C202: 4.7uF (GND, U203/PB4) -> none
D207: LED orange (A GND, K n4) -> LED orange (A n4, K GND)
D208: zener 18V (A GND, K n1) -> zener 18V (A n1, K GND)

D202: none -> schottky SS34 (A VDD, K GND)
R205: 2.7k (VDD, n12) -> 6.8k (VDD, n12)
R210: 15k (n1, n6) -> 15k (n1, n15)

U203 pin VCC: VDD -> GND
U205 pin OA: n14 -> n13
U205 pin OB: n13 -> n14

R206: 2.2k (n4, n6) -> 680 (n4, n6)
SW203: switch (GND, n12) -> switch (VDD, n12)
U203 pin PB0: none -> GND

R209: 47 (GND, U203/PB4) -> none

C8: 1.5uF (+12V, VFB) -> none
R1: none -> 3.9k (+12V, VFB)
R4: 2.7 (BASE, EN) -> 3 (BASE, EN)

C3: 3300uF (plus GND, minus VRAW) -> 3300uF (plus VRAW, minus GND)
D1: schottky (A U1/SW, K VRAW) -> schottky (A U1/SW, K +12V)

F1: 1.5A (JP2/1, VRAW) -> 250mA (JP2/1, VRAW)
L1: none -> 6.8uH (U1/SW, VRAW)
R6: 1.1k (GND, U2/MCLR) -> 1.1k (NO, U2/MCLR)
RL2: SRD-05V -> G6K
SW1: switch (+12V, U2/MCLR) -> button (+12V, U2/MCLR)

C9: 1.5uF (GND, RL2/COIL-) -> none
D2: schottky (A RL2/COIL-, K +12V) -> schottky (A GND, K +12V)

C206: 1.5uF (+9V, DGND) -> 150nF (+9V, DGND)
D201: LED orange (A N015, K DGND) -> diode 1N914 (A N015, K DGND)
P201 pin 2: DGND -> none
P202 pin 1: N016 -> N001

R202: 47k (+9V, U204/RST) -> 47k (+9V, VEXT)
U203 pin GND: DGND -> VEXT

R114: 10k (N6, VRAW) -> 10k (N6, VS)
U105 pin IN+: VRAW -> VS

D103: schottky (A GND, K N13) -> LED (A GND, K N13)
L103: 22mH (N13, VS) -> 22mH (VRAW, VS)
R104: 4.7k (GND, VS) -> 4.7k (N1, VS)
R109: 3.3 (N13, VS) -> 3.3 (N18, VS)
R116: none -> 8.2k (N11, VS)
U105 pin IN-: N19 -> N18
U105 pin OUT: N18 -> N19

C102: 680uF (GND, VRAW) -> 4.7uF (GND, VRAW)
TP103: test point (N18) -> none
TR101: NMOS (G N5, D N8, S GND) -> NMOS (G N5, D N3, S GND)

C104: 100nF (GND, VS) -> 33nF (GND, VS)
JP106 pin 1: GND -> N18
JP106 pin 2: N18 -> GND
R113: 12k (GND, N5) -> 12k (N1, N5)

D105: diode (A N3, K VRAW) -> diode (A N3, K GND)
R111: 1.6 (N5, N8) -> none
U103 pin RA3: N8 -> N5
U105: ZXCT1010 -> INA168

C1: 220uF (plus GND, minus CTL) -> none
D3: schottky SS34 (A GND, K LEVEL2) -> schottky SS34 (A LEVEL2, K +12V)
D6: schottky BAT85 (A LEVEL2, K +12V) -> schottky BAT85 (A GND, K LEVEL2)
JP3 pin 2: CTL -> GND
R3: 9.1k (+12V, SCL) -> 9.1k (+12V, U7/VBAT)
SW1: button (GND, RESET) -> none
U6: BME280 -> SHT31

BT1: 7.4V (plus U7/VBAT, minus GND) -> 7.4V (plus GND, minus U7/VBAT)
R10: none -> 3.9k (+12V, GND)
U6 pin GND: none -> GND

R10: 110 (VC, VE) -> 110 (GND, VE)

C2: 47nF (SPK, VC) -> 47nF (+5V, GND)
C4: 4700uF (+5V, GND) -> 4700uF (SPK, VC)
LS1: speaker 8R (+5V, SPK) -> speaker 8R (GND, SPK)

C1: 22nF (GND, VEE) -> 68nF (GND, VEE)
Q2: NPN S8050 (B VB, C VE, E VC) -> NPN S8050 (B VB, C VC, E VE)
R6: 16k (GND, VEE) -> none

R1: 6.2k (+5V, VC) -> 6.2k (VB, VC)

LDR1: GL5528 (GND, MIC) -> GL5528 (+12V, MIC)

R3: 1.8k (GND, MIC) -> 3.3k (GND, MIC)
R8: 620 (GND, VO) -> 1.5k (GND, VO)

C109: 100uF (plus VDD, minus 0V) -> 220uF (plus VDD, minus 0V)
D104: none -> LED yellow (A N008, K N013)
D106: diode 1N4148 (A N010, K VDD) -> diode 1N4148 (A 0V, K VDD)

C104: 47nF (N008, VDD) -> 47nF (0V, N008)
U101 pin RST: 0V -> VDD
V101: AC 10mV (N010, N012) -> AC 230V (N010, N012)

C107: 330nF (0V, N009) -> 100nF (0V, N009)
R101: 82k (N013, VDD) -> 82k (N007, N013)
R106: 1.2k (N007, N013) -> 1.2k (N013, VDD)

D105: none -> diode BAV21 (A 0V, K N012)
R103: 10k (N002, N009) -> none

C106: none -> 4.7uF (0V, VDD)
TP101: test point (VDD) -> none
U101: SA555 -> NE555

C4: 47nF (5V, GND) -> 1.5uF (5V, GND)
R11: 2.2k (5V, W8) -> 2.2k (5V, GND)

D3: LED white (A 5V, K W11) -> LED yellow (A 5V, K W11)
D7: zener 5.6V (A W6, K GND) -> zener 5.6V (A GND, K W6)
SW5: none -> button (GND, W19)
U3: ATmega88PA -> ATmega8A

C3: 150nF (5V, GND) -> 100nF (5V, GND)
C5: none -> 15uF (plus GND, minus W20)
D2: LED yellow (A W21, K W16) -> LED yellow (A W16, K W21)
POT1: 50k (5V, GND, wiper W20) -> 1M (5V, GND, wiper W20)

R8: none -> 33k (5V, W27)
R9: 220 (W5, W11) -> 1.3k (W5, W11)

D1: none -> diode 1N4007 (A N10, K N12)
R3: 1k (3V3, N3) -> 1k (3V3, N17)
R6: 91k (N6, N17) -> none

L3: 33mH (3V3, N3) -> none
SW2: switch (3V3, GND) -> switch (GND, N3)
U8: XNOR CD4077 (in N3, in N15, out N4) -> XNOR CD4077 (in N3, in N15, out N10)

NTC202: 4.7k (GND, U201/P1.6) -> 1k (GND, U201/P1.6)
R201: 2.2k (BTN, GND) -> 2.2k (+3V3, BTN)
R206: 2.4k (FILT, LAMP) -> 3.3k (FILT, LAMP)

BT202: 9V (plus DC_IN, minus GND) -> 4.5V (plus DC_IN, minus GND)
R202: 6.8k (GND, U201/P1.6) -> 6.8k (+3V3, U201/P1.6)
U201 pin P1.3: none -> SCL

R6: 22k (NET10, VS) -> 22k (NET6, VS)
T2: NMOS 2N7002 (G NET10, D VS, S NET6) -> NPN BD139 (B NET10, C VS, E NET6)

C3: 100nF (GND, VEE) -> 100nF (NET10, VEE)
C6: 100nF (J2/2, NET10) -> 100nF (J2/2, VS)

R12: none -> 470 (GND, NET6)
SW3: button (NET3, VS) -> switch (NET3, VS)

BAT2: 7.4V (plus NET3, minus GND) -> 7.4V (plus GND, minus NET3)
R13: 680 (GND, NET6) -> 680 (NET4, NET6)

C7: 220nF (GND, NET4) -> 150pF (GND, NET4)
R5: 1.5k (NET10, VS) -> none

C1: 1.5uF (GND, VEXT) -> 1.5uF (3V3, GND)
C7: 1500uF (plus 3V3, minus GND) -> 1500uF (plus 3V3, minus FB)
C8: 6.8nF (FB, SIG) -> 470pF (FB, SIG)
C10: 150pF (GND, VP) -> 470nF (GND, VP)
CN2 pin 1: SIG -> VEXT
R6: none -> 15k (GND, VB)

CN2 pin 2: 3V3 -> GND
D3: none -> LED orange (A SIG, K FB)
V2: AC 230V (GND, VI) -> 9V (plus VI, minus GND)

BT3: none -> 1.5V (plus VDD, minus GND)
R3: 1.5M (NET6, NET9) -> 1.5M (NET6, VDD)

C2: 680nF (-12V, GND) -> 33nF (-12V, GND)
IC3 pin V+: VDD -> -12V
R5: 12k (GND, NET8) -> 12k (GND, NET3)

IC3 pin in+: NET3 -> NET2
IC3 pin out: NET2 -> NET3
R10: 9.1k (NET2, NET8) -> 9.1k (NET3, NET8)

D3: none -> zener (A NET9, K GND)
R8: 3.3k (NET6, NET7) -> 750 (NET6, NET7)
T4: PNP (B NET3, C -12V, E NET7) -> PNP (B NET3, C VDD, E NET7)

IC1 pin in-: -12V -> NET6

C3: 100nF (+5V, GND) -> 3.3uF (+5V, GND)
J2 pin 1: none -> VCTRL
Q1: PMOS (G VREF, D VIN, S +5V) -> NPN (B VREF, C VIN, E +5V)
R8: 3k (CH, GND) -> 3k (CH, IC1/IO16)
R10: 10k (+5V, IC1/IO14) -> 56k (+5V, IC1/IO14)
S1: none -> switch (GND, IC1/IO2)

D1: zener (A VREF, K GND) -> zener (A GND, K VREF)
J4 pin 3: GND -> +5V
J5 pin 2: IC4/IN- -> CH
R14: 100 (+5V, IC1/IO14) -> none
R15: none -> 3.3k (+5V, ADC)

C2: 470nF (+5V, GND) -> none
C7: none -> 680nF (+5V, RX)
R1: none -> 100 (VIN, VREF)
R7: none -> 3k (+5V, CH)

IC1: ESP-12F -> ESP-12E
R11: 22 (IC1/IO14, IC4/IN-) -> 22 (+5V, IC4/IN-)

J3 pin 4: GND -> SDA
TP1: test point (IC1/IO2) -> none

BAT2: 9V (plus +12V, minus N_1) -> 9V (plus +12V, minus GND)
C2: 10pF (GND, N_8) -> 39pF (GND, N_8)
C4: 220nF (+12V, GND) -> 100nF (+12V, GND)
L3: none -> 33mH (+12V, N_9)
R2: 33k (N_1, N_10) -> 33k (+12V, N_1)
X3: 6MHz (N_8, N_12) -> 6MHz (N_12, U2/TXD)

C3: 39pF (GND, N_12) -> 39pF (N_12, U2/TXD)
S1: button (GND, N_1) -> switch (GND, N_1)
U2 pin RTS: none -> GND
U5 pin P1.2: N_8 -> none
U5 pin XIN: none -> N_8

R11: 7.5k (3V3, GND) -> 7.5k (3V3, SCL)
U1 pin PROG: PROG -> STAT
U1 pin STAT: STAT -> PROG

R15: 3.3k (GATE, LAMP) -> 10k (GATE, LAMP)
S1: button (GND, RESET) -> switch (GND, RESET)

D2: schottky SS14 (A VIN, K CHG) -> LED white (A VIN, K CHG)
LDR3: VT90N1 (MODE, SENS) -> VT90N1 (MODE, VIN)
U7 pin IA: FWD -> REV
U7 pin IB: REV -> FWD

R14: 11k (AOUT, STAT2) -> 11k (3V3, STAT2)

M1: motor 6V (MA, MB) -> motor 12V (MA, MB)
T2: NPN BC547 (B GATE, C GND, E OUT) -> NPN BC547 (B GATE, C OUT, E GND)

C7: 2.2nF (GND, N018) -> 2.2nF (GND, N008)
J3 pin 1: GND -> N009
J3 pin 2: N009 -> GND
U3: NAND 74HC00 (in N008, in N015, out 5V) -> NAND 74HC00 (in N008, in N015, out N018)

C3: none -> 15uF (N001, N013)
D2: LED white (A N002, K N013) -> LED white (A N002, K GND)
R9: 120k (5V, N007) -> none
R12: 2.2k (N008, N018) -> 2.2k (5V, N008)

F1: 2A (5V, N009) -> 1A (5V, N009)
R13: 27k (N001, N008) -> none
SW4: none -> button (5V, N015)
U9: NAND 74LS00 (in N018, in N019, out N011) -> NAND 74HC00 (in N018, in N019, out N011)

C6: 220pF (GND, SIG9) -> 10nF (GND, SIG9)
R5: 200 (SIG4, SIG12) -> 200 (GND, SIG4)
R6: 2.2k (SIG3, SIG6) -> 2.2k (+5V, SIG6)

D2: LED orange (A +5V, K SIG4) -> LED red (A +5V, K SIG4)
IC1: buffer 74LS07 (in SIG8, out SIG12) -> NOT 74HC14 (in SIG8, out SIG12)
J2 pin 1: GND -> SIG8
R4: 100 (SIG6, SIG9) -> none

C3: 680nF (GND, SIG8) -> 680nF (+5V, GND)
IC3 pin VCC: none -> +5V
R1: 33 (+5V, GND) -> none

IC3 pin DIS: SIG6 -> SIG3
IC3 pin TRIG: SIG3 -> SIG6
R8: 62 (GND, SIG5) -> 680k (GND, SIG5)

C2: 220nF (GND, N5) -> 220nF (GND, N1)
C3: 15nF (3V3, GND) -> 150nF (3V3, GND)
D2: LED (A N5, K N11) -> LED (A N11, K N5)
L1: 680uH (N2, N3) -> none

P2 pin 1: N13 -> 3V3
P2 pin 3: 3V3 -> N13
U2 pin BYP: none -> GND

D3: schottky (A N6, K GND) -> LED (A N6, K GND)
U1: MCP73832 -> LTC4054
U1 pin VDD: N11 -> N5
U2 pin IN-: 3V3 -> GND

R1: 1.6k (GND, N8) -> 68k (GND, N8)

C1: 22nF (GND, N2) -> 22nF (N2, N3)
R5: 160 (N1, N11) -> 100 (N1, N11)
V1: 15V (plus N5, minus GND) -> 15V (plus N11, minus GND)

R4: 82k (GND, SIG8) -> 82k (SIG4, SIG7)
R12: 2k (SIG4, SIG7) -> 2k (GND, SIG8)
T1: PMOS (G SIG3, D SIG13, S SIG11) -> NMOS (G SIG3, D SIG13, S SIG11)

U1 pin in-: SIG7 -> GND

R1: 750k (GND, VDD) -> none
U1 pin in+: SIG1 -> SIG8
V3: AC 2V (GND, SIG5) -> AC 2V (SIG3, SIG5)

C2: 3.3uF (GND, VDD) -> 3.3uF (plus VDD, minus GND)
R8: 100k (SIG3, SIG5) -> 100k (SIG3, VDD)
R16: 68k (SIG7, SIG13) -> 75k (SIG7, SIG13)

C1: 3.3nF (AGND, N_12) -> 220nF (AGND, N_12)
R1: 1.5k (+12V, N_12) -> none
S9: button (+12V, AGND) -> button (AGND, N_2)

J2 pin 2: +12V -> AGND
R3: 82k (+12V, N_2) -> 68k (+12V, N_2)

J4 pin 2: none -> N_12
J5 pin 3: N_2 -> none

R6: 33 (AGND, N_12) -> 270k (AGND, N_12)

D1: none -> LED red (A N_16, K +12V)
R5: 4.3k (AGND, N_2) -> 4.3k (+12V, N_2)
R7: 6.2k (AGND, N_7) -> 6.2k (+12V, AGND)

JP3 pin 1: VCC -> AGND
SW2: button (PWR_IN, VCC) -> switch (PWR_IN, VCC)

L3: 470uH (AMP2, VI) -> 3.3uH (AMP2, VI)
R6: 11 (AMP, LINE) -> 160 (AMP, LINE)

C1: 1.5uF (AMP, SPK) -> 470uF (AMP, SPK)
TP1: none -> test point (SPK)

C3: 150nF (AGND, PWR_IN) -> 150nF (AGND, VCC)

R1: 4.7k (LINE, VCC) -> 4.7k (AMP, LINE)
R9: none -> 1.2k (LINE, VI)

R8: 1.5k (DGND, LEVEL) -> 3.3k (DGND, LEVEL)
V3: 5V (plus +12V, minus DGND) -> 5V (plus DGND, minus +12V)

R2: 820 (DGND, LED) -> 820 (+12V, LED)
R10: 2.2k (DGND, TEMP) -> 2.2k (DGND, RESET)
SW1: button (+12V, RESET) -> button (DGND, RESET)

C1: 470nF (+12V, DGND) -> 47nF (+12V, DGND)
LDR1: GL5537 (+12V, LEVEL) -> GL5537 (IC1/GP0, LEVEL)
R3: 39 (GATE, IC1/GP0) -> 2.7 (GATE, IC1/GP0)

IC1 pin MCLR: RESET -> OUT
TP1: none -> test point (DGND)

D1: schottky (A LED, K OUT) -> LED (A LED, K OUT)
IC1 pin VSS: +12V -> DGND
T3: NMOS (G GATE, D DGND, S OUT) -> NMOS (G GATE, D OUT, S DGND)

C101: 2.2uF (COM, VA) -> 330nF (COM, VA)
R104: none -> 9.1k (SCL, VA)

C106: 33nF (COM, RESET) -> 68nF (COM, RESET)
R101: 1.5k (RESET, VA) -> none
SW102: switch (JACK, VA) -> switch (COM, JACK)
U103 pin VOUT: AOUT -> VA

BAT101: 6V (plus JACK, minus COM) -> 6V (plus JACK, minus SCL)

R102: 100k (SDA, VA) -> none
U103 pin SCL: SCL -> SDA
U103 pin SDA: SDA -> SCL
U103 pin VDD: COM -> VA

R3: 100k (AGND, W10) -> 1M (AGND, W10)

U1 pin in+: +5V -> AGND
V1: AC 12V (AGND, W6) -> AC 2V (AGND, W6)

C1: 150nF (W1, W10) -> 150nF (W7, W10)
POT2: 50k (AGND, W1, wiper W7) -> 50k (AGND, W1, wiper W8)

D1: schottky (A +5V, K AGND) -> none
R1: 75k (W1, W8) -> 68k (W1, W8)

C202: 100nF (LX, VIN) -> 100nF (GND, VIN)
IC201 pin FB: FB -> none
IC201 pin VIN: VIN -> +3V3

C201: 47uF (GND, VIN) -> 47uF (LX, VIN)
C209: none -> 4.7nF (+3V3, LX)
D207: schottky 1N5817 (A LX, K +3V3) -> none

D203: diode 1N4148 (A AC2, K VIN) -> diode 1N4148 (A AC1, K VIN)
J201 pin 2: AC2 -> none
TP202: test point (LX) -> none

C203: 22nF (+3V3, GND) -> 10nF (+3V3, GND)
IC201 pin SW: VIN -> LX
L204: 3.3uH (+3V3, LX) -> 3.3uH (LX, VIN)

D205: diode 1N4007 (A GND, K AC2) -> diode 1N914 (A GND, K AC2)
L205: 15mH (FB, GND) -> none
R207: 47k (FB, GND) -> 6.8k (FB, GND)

■ ■ ■ ■

WHAT THE TASK REQUIRES
Retype, in the same exact form, the lines of the material above from the line holding "R109: 3.3 (N13, VS) -> 3.3 (N18, VS)" through the line holding "U6 pin GND: none -> GND".

WRITTEN ANSWER
R109: 3.3 (N13, VS) -> 3.3 (N18, VS)
R116: none -> 8.2k (N11, VS)
U105 pin IN-: N19 -> N18
U105 pin OUT: N18 -> N19

C102: 680uF (GND, VRAW) -> 4.7uF (GND, VRAW)
TP103: test point (N18) -> none
TR101: NMOS (G N5, D N8, S GND) -> NMOS (G N5, D N3, S GND)

C104: 100nF (GND, VS) -> 33nF (GND, VS)
JP106 pin 1: GND -> N18
JP106 pin 2: N18 -> GND
R113: 12k (GND, N5) -> 12k (N1, N5)

D105: diode (A N3, K VRAW) -> diode (A N3, K GND)
R111: 1.6 (N5, N8) -> none
U103 pin RA3: N8 -> N5
U105: ZXCT1010 -> INA168

C1: 220uF (plus GND, minus CTL) -> none
D3: schottky SS34 (A GND, K LEVEL2) -> schottky SS34 (A LEVEL2, K +12V)
D6: schottky BAT85 (A LEVEL2, K +12V) -> schottky BAT85 (A GND, K LEVEL2)
JP3 pin 2: CTL -> GND
R3: 9.1k (+12V, SCL) -> 9.1k (+12V, U7/VBAT)
SW1: button (GND, RESET) -> none
U6: BME280 -> SHT31

BT1: 7.4V (plus U7/VBAT, minus GND) -> 7.4V (plus GND, minus U7/VBAT)
R10: none -> 3.9k (+12V, GND)
U6 pin GND: none -> GND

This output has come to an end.